• YOUR TASK:
Look through the records below for the line holding "water cooler: (557, 69) -> (200, 272), moved". Write it out exactly, with each following line through the line holding "water cooler: (450, 454) -> (447, 272), moved".

------ INPUT DATA

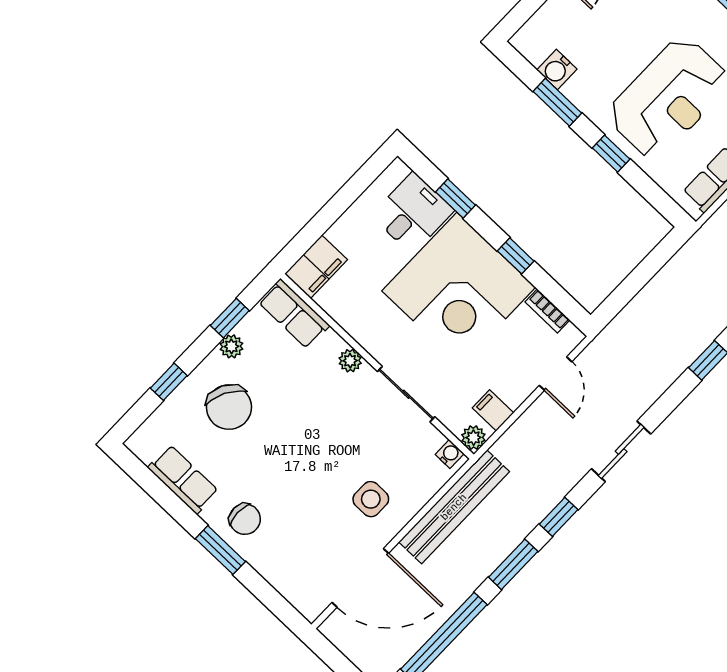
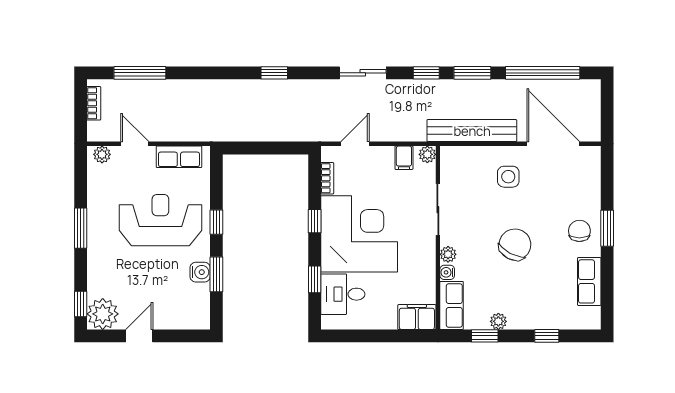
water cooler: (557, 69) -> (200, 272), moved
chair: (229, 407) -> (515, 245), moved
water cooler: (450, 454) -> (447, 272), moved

------------
------ INPUT DATA

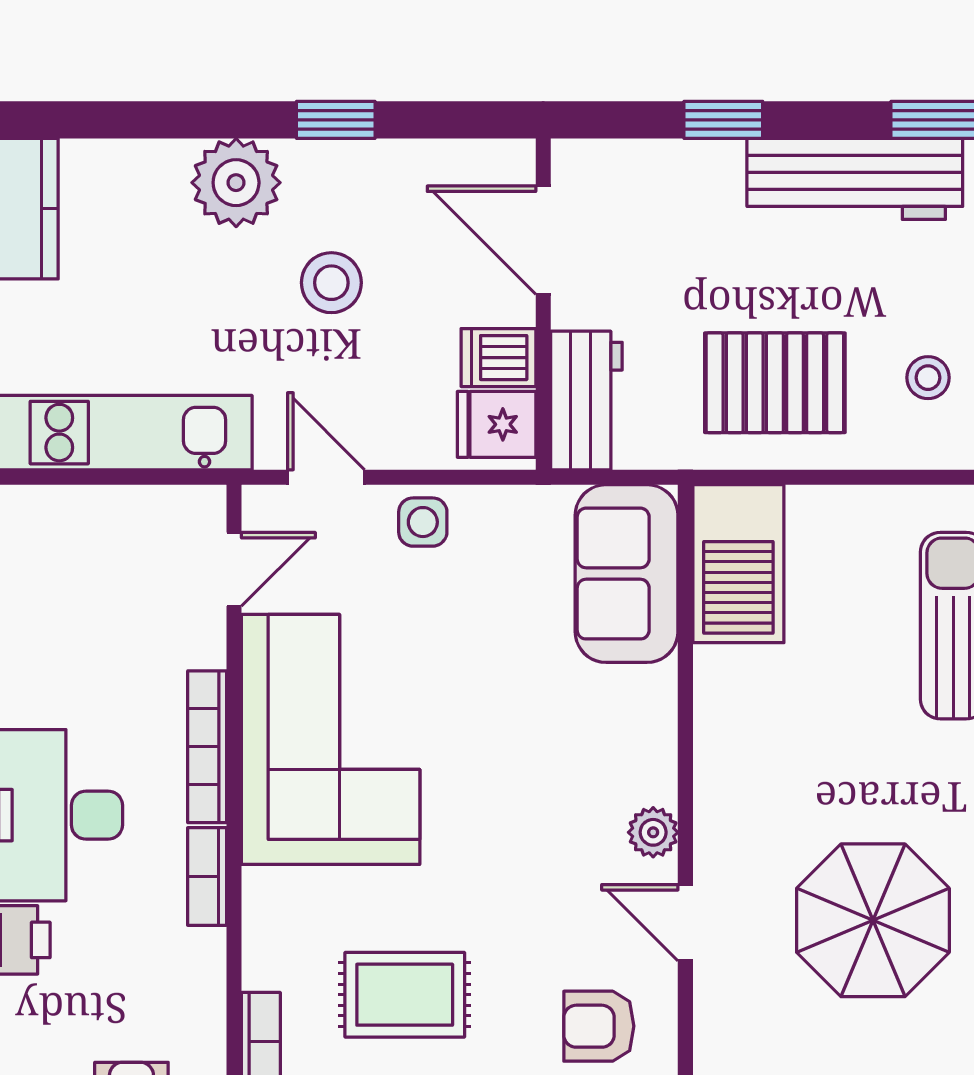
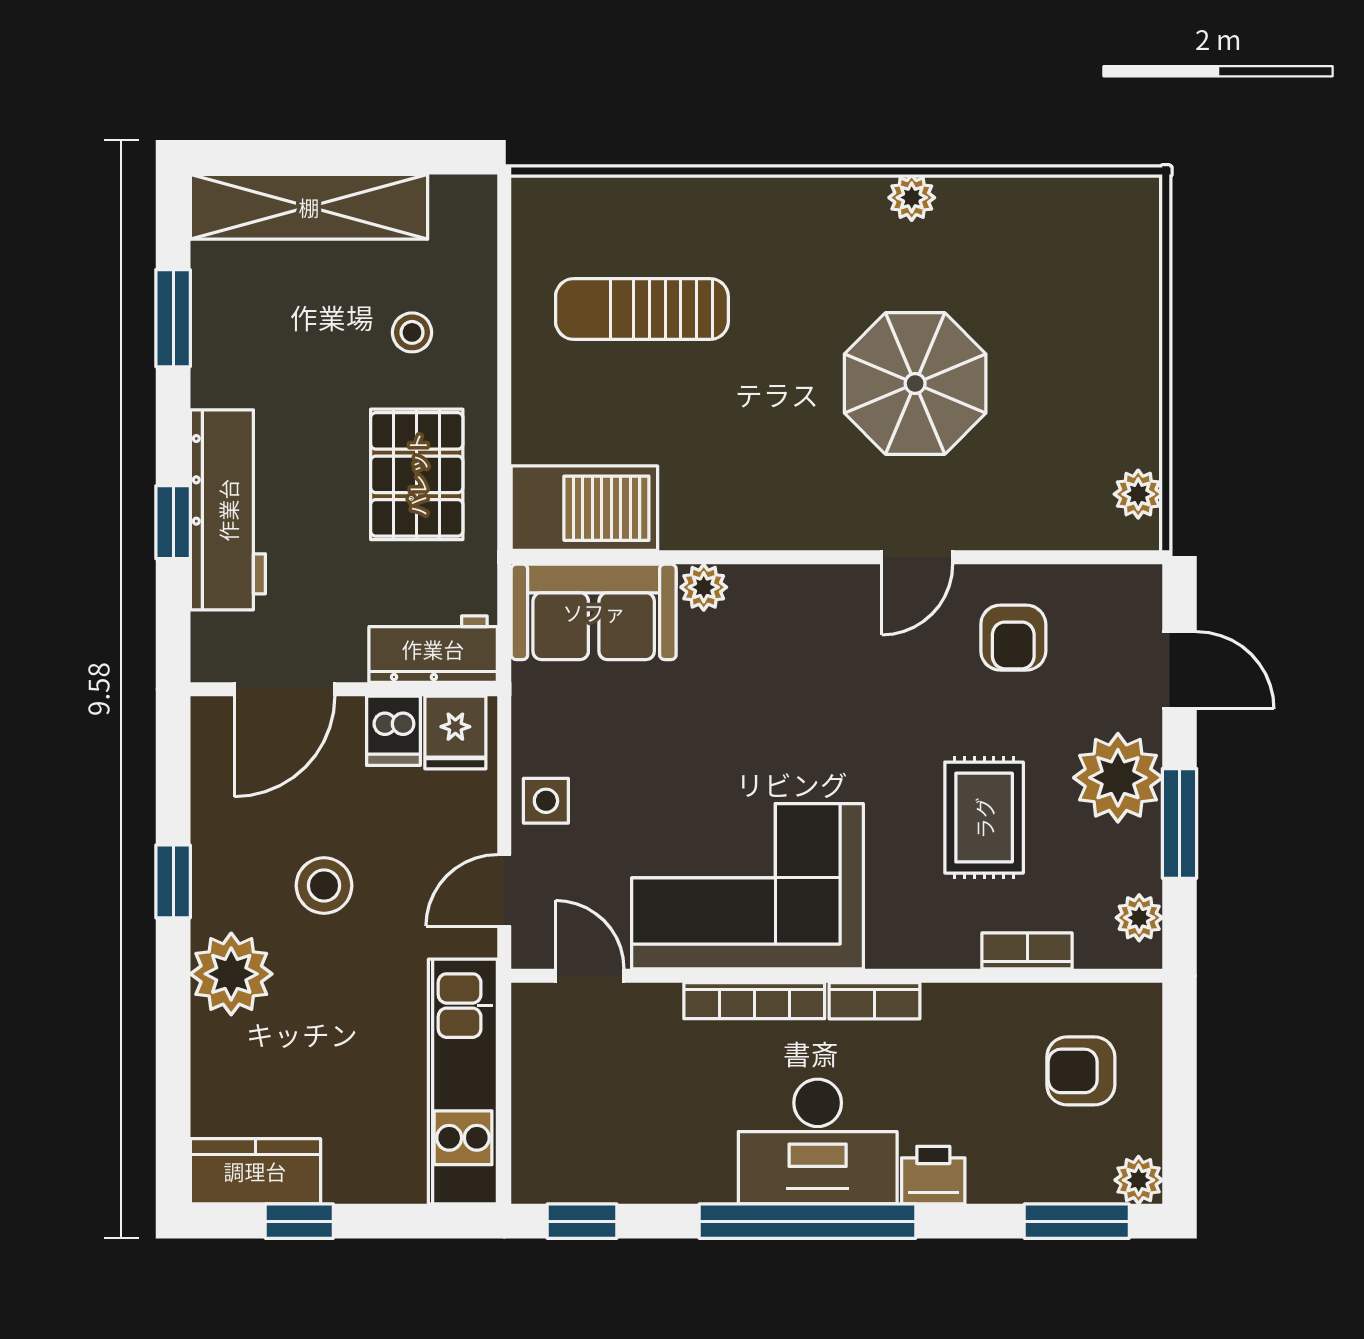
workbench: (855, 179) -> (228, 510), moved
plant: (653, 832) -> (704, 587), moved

------------

• EXERCISE OUTPUT:
water cooler: (557, 69) -> (200, 272), moved
chair: (229, 407) -> (515, 245), moved
water cooler: (450, 454) -> (447, 272), moved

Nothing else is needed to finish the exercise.